═════ INPUT

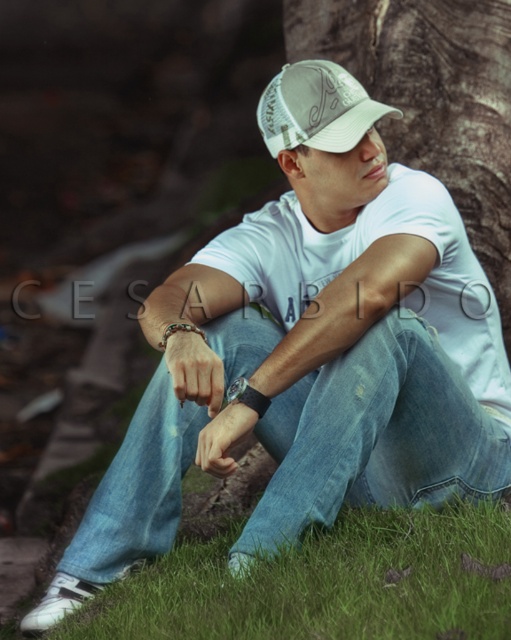
You are a photographer adjusting your camera to focus on two points in the scene. The first point is at coordinates point (367, 234) and the second point is at point (257, 419). Which point should you focus on first if you want to ensure both points are in focus, considering their depth relative to the viewer?

You should focus on point (367, 234) first because it is closer to the viewer than point (257, 419). This ensures that the closer point is in focus, and the farther point may also be within the depth of field.

Looking at the person in the image, which bracelet is positioned to the right when comparing the black leather bracelet at lower center and the multicolored beaded bracelet at wrist?

The black leather bracelet at lower center is positioned to the right of the multicolored beaded bracelet at wrist.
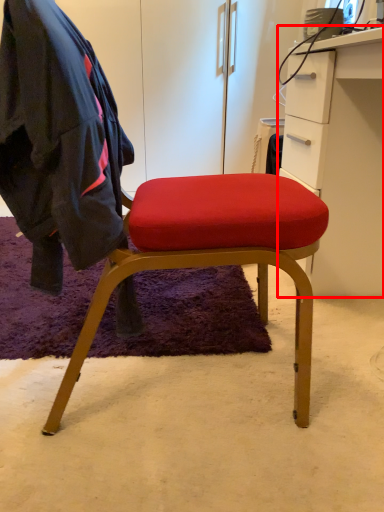
Question: From the image's perspective, what is the correct spatial positioning of cabinetry (annotated by the red box) in reference to clothing?

Choices:
 (A) below
 (B) above

Answer: (B)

══════════

Give the lines from the start of the records through the line containing "Looking at the" as a numbered list, leaving out blank lines and any pictures.

1. You are a photographer adjusting your camera to focus on two points in the scene. The first point is at coordinates point (367, 234) and the second point is at point (257, 419). Which point should you focus on first if you want to ensure both points are in focus, considering their depth relative to the viewer?
2. You should focus on point (367, 234) first because it is closer to the viewer than point (257, 419). This ensures that the closer point is in focus, and the farther point may also be within the depth of field.
3. Looking at the person in the image, which bracelet is positioned to the right when comparing the black leather bracelet at lower center and the multicolored beaded bracelet at wrist?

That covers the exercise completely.